## Dataset excerpts
---*---

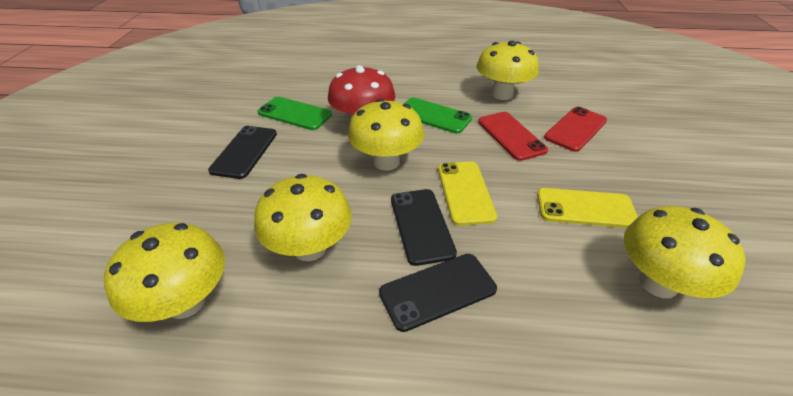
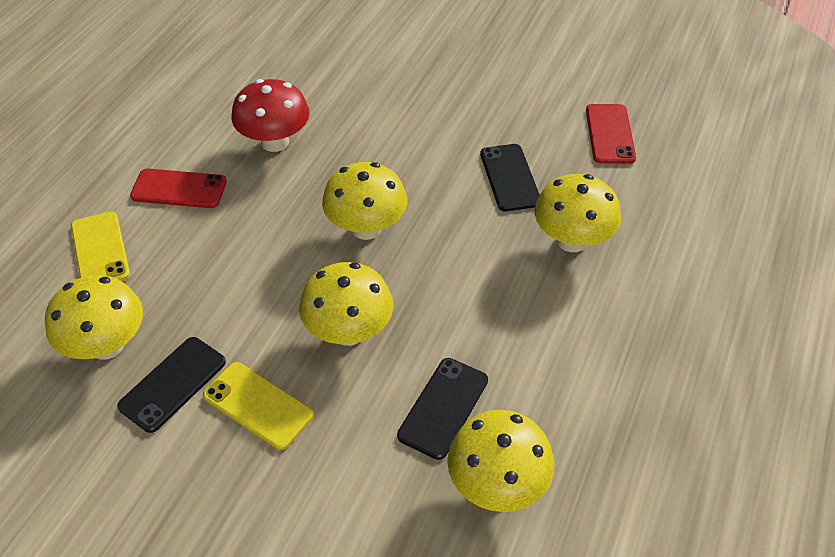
green phone: 2 -> 0

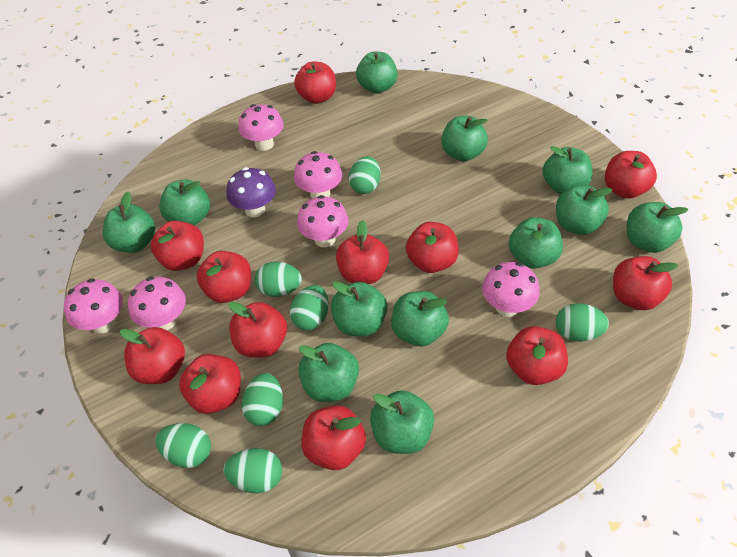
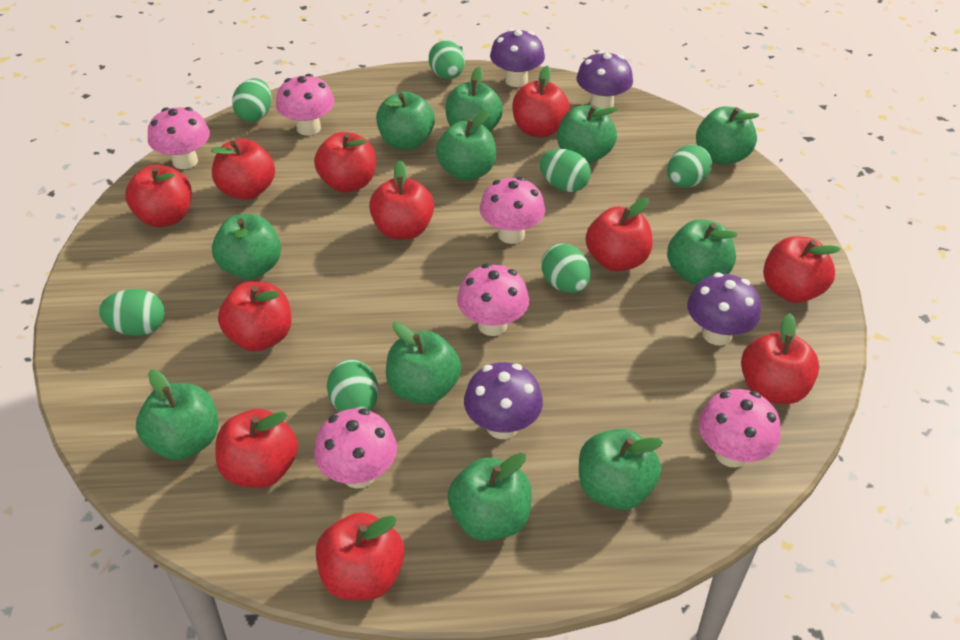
green apple: 12 -> 11
purple mushroom: 1 -> 4
red apple: 12 -> 11

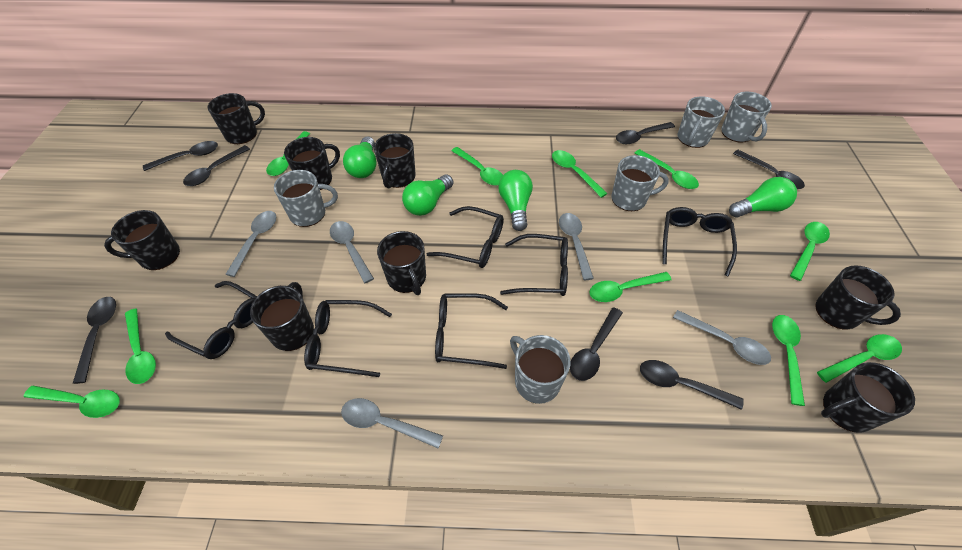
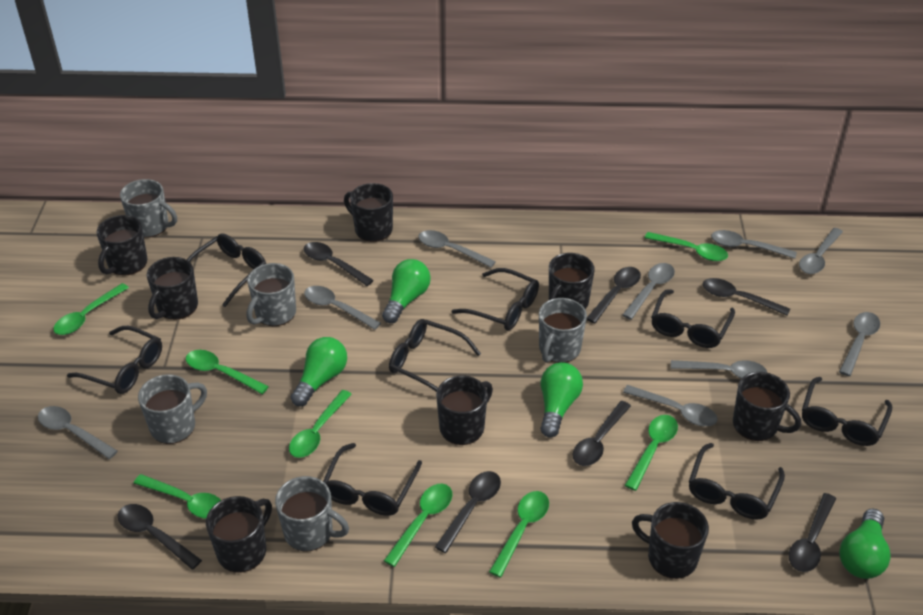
black glasses: 6 -> 8
green spoon: 10 -> 8
grey spoon: 5 -> 9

---*---

## What to do
Where a line of the listing contains the word "green", it counts toward the total; say how many lines that makes, giving the number alone.

## Answer to this problem
3